* **WHAT YOU ARE ASKED TO DO**
Which lines of the records below contain the word "Clock"? Report each of them in full.

:: THE RECORDS ::

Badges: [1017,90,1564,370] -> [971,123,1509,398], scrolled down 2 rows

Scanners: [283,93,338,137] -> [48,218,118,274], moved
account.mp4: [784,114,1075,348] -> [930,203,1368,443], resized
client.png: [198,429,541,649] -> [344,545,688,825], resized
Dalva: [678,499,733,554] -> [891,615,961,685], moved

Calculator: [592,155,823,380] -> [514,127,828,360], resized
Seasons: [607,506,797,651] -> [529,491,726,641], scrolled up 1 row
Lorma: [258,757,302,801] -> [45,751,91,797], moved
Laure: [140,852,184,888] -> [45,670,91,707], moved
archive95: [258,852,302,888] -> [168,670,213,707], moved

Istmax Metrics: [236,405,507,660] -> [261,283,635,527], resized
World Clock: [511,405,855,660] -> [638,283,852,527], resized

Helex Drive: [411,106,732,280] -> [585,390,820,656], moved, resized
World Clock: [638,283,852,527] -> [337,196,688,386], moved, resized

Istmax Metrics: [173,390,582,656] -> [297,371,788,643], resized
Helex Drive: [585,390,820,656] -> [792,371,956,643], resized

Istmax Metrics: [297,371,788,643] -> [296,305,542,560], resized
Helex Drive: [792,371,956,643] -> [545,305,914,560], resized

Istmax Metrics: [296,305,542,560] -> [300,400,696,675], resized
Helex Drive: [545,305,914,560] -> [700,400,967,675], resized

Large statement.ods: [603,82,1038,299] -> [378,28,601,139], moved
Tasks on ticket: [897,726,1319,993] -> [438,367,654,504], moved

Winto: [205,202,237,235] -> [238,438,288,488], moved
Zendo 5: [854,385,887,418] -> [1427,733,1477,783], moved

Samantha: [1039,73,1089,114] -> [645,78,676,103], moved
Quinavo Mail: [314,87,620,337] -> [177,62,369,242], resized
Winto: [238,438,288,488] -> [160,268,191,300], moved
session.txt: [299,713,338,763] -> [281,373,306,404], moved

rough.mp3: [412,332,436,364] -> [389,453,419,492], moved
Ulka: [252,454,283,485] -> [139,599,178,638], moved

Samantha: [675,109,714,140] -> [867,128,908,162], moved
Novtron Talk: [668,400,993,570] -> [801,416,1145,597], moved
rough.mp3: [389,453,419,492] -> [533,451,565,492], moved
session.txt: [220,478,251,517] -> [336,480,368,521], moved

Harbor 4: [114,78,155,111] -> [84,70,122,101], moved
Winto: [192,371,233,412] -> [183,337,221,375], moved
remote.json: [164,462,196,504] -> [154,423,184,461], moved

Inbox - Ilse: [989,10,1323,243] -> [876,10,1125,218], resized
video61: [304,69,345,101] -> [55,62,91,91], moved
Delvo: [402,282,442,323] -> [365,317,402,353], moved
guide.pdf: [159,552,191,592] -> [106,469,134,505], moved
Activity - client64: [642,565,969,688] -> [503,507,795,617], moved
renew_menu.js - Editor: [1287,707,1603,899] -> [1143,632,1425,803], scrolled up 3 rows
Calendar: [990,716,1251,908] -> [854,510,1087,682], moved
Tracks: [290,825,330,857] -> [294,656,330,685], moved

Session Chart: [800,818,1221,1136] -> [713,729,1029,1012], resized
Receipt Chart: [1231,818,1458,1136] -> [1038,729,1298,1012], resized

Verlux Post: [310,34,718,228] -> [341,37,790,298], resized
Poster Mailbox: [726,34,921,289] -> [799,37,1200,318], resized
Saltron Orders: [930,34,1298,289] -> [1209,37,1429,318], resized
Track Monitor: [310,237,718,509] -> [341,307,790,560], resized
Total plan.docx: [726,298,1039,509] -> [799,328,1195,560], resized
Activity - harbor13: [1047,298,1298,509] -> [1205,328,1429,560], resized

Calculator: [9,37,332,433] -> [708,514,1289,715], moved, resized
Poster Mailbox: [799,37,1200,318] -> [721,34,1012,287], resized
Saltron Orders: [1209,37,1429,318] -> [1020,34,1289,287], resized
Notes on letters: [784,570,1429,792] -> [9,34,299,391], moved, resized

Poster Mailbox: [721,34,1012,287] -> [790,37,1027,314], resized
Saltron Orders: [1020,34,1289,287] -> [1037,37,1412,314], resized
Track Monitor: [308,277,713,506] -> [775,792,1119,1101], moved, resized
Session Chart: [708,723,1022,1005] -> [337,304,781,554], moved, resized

:::

* **WRITTEN RESPONSE**
World Clock: [511,405,855,660] -> [638,283,852,527], resized
World Clock: [638,283,852,527] -> [337,196,688,386], moved, resized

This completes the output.